* [WHAT TO DO] Lines containing "NMOS" should be pulled from the material below.

* [DATA EXTRACT]
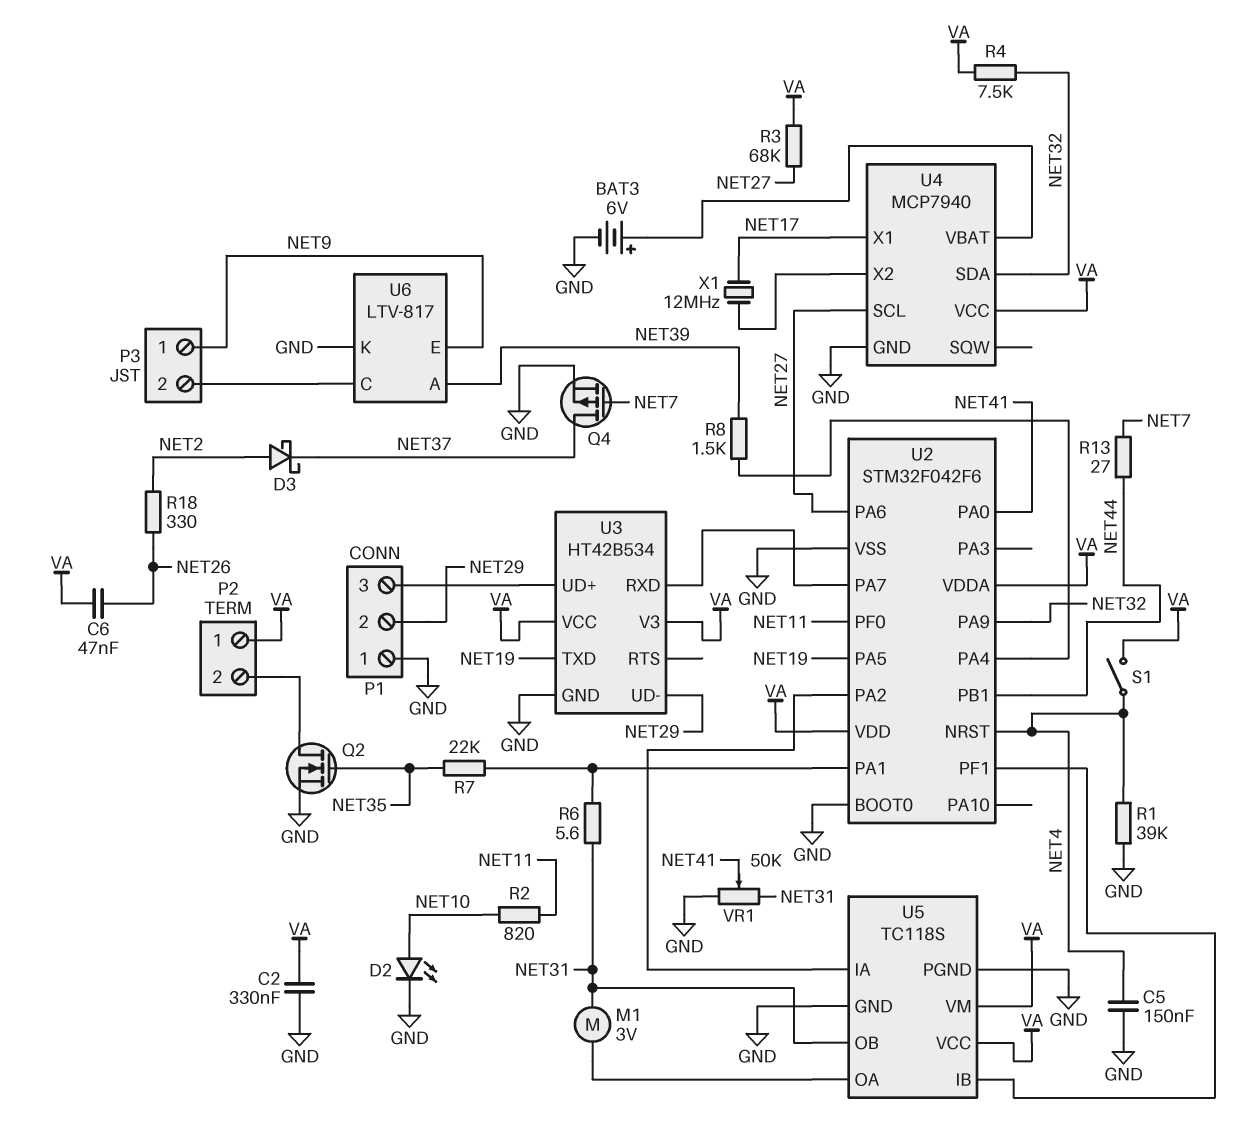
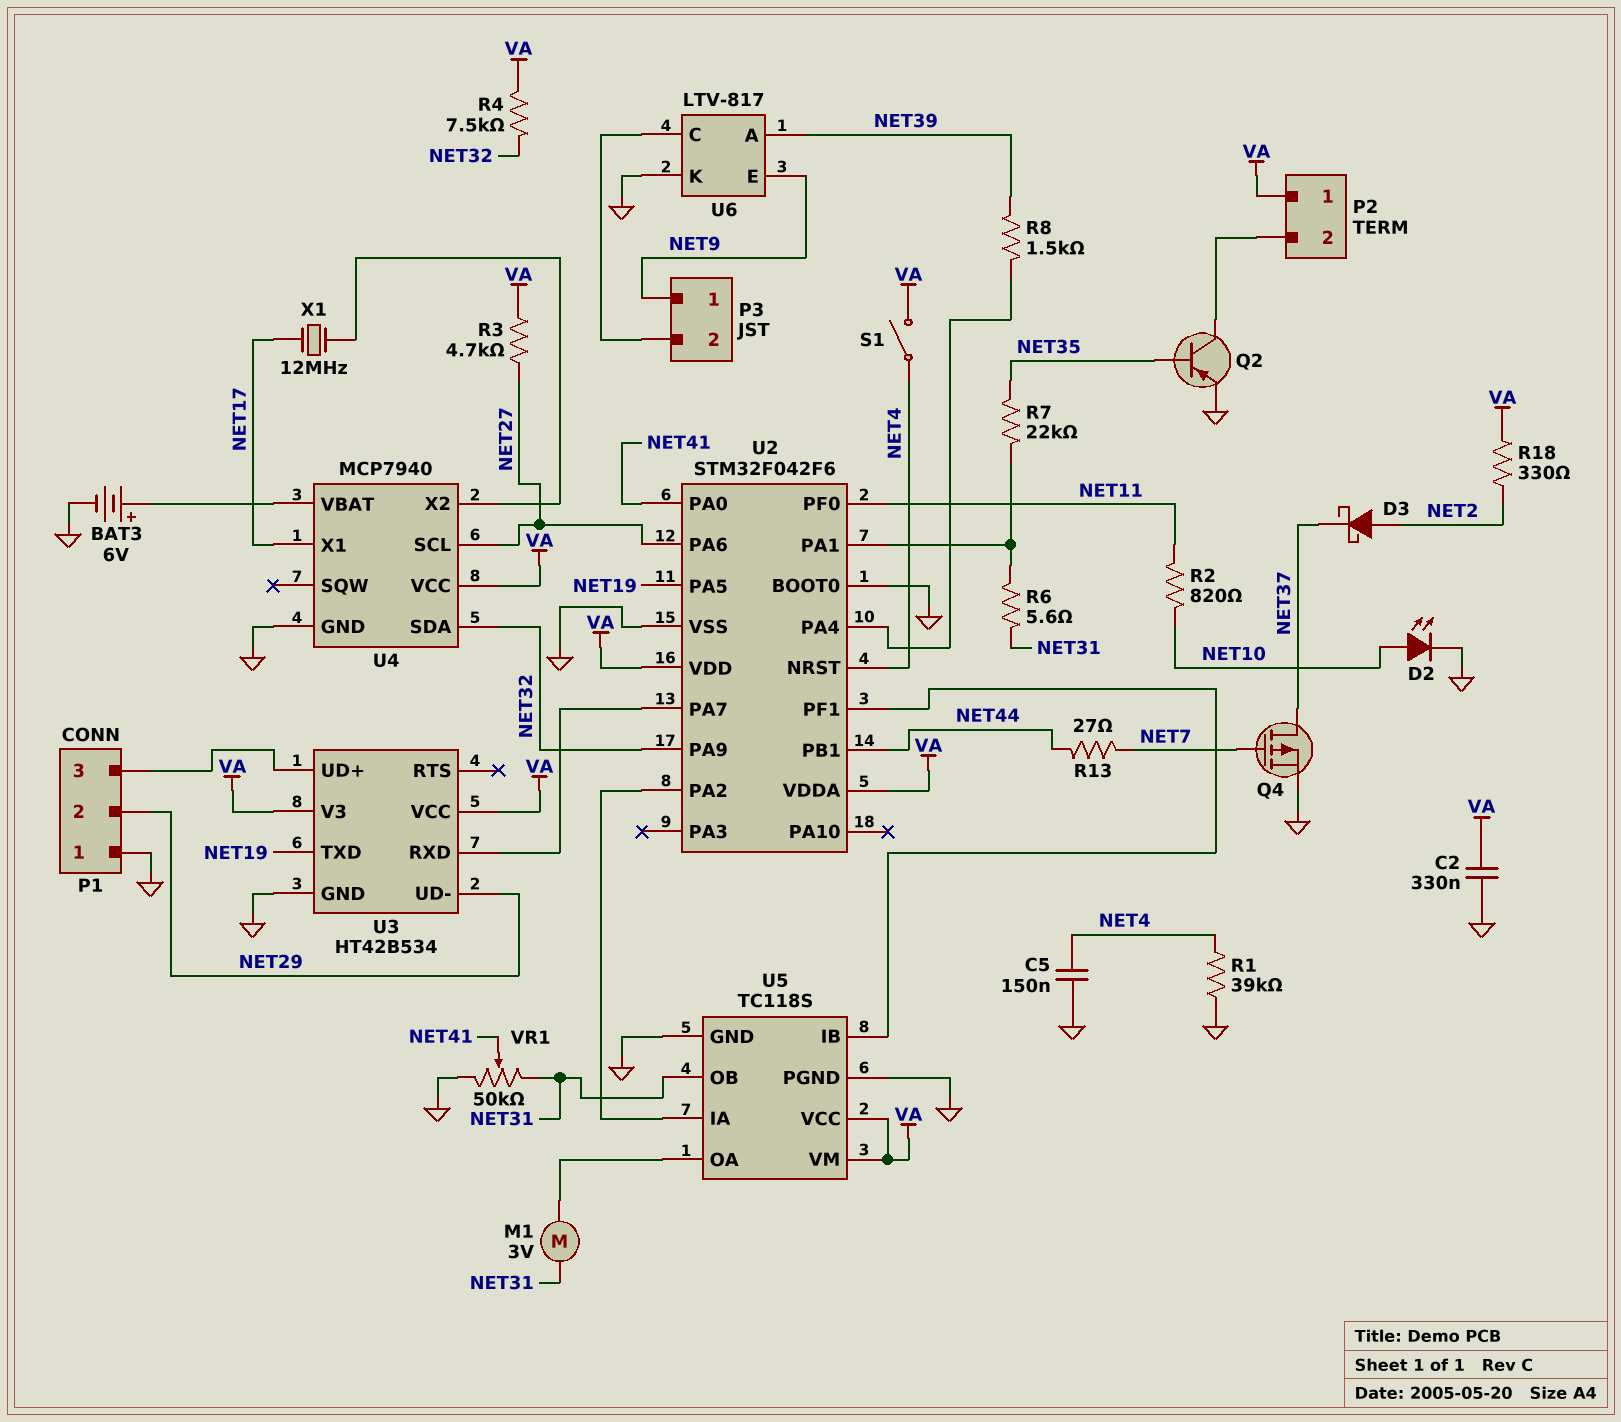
C6: 47nF (NET26, VA) -> none
Q2: NMOS (G NET35, D P2/2, S GND) -> PNP (B NET35, C P2/2, E GND)
R3: 68k (NET27, VA) -> 4.7k (NET27, VA)
R18: 330 (NET2, NET26) -> 330 (NET2, VA)

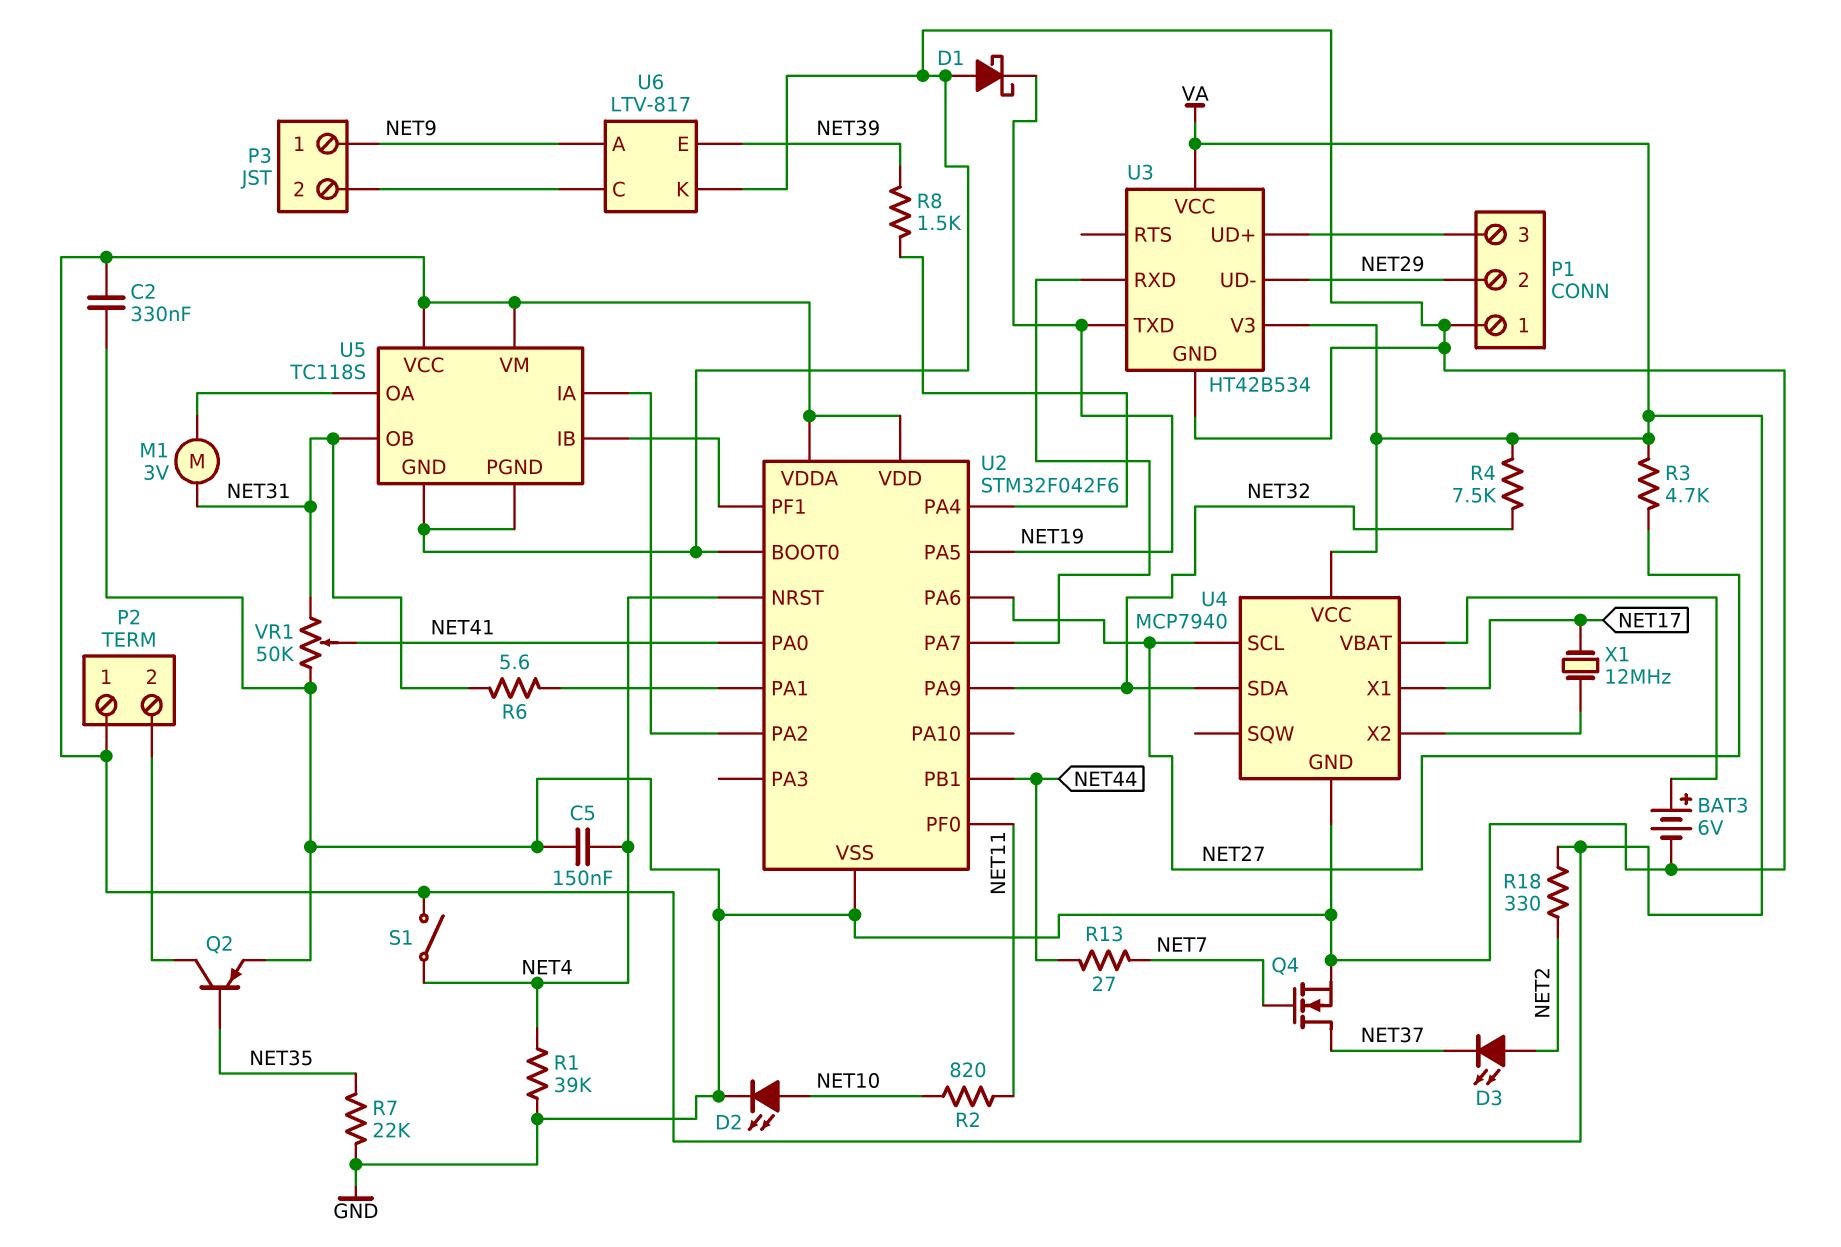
D1: none -> schottky (A GND, K NET19)
D3: schottky (A NET2, K NET37) -> LED (A NET2, K NET37)
Q4: PMOS (G NET7, D NET37, S GND) -> NMOS (G NET7, D NET37, S GND)
R7: 22k (NET35, U2/PA1) -> 22k (GND, NET35)
U6 pin A: NET39 -> NET9
U6 pin E: NET9 -> NET39

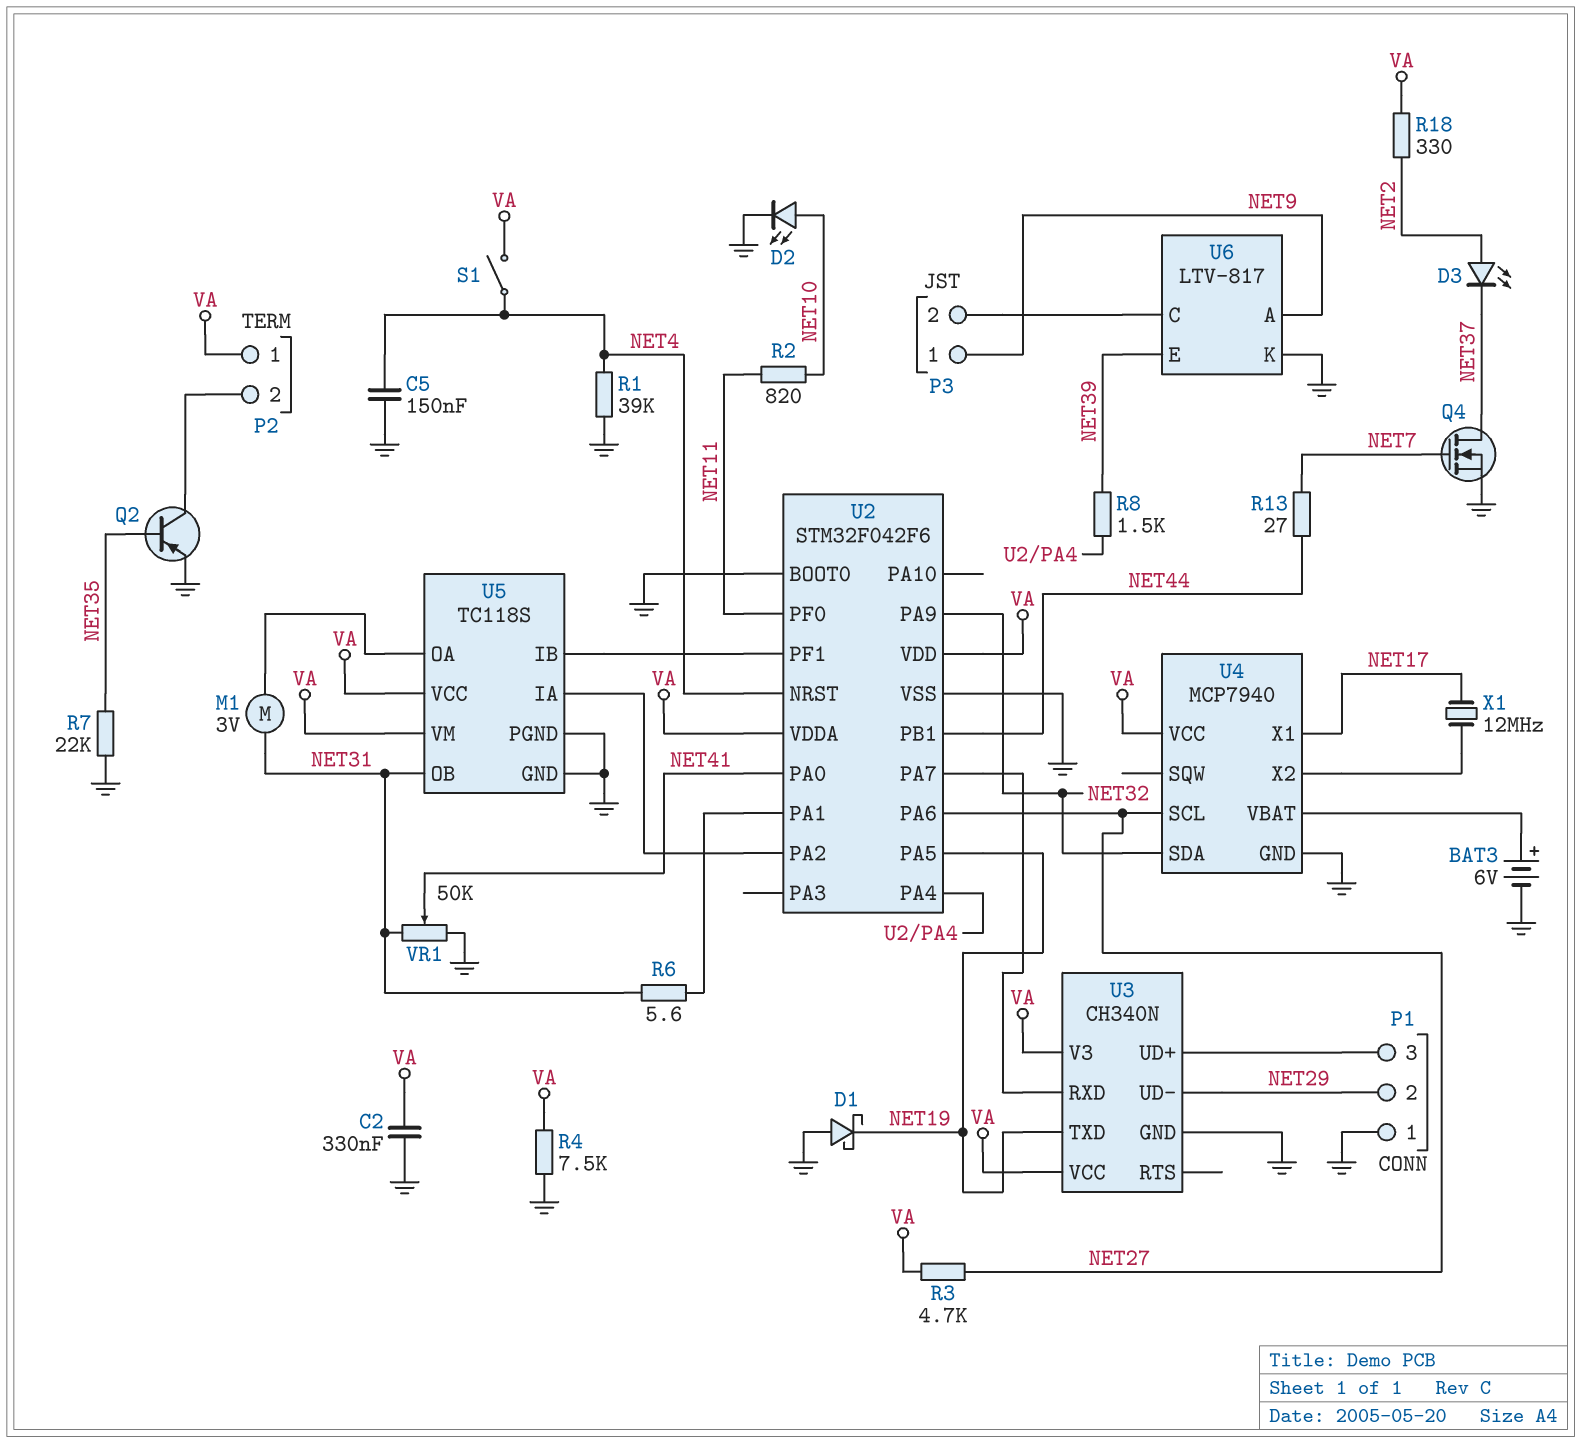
R4: 7.5k (NET32, VA) -> 7.5k (GND, VA)
U3: HT42B534 -> CH340N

* [RESPONSE TO THIS EXERCISE]
Q2: NMOS (G NET35, D P2/2, S GND) -> PNP (B NET35, C P2/2, E GND)
Q4: PMOS (G NET7, D NET37, S GND) -> NMOS (G NET7, D NET37, S GND)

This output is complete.